(Work item)
Without including the pictures, copy each line below exactly as it reads.

(Given material)
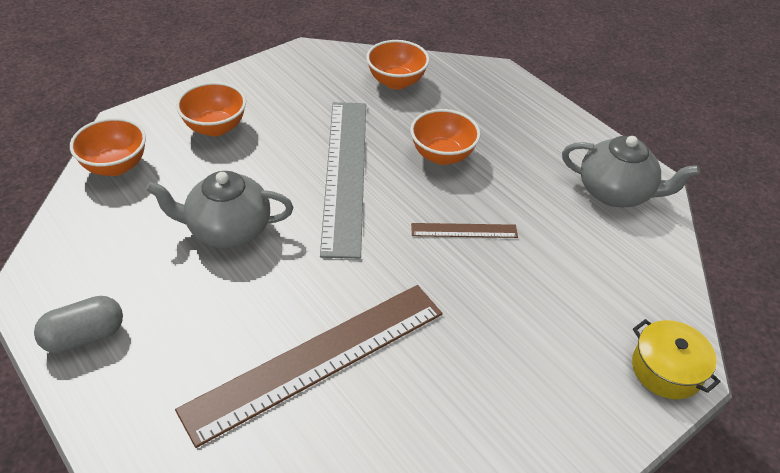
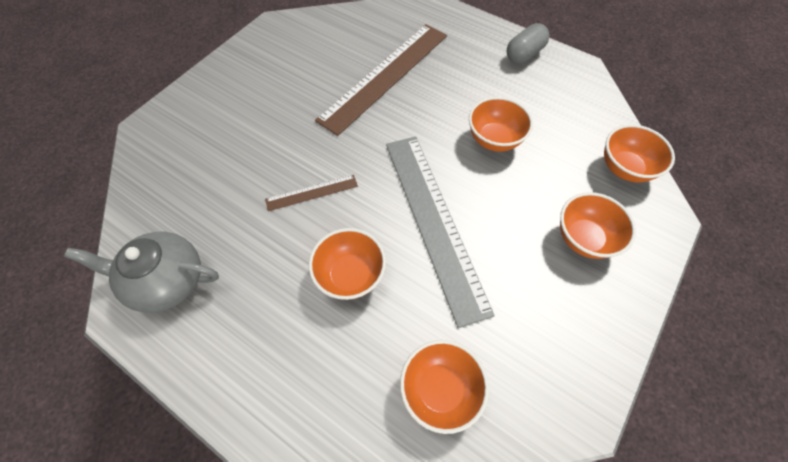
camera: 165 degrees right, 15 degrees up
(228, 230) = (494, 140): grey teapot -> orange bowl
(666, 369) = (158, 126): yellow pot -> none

(Answer to this task)
camera: 165 degrees right, 15 degrees up
(228, 230) = (494, 140): grey teapot -> orange bowl
(666, 369) = (158, 126): yellow pot -> none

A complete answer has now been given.